Before-and-after change records
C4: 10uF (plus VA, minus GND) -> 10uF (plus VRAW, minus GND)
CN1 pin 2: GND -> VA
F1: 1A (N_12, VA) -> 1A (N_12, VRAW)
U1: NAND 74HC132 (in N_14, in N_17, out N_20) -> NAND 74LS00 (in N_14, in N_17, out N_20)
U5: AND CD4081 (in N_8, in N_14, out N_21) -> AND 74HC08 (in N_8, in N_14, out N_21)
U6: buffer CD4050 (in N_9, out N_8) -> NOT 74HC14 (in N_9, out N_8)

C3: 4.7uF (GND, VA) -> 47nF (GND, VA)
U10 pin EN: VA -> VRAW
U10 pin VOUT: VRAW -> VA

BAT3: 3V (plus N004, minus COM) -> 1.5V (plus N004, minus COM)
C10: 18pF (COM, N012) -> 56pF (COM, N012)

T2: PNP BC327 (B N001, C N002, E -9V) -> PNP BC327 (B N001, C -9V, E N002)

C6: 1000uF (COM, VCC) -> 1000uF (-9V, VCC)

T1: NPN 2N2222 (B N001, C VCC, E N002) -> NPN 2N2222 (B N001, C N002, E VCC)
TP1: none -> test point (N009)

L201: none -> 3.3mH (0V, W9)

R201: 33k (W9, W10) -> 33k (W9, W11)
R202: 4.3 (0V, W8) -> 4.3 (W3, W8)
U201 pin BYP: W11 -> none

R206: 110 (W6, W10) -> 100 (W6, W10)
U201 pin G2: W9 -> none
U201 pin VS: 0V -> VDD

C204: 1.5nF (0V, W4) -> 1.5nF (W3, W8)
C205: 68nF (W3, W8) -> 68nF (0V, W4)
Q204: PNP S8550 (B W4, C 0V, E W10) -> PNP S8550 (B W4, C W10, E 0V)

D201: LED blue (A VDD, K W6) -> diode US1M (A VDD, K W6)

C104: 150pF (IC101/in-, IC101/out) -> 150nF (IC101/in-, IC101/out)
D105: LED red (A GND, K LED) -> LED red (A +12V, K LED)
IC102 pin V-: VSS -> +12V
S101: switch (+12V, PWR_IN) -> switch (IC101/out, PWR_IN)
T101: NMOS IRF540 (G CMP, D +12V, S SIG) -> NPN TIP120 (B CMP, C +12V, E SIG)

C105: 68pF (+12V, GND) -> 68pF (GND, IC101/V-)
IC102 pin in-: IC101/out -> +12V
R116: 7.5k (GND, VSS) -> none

DIRECTIONS
Copy every line of the entries in which "VRAW" can be found.

COMPLETED TASK
C4: 10uF (plus VA, minus GND) -> 10uF (plus VRAW, minus GND)
F1: 1A (N_12, VA) -> 1A (N_12, VRAW)
U10 pin EN: VA -> VRAW
U10 pin VOUT: VRAW -> VA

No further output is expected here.